## Stored data
=== Begin Enclosure ===

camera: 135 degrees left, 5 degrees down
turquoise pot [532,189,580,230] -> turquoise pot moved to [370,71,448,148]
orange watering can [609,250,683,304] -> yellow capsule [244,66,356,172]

=== End Enclosure ===
=== Begin Enclosure ===

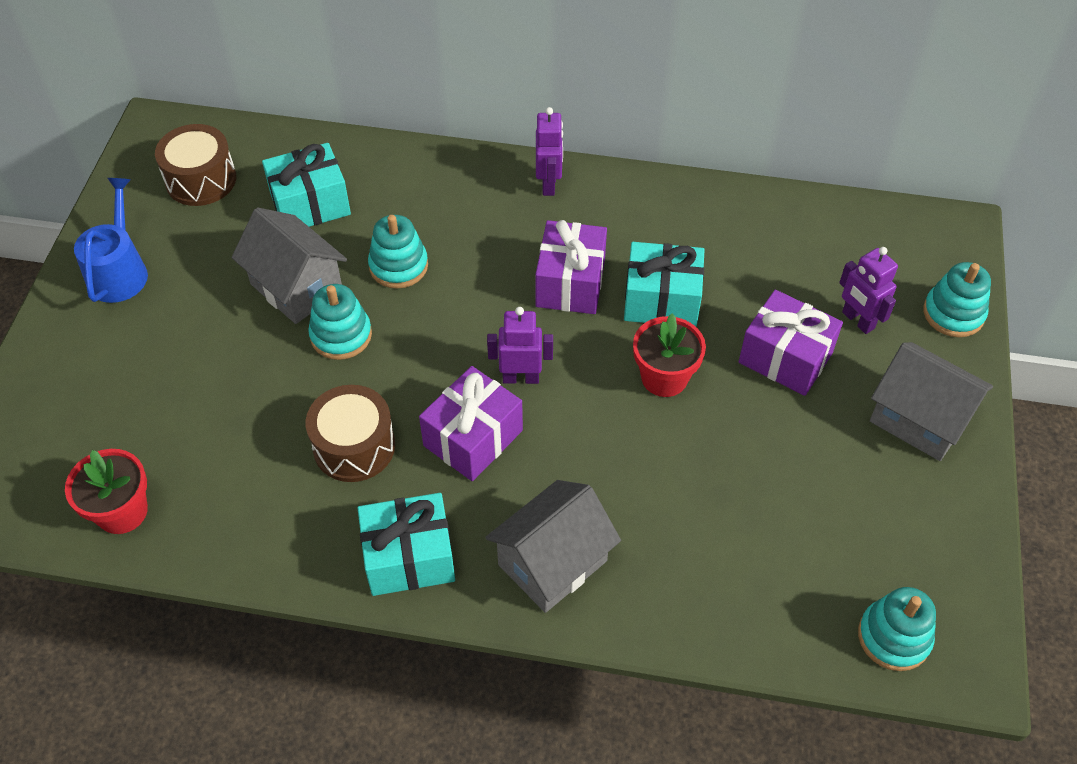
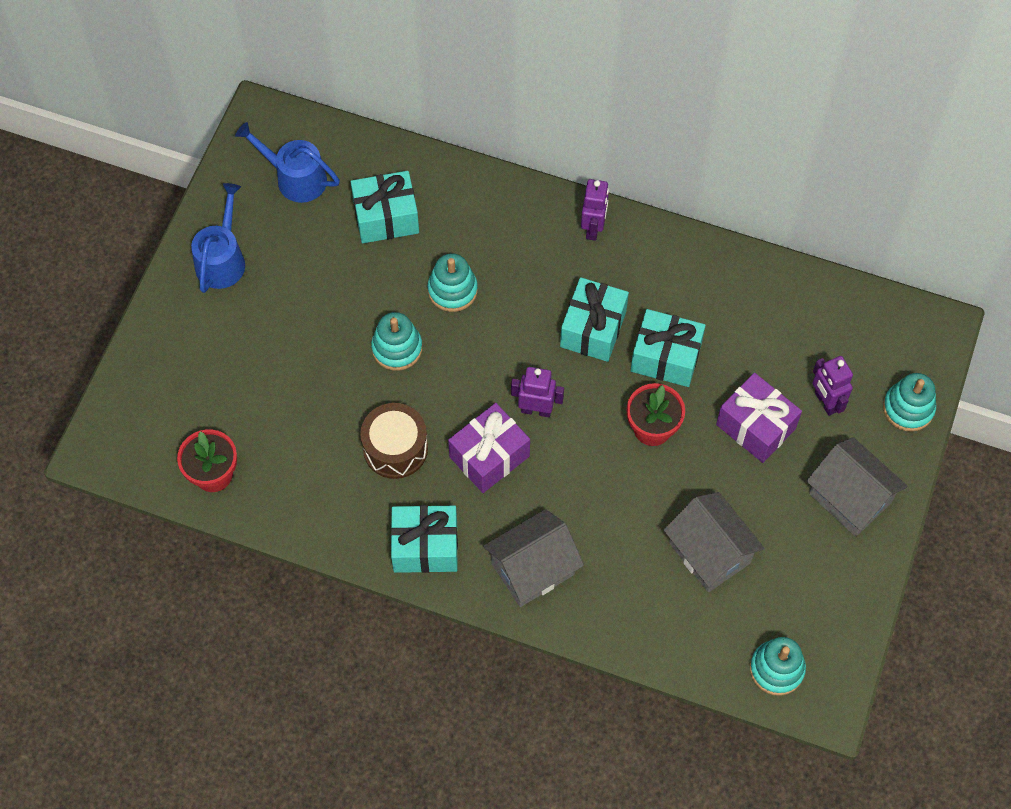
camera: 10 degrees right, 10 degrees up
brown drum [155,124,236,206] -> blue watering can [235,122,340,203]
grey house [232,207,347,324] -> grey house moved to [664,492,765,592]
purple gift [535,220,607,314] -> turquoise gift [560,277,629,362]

=== End Enclosure ===

## Task goal
The lines to copy are those in the listing that contain "degrees".

## Solution to this exercise
camera: 135 degrees left, 5 degrees down
camera: 10 degrees right, 10 degrees up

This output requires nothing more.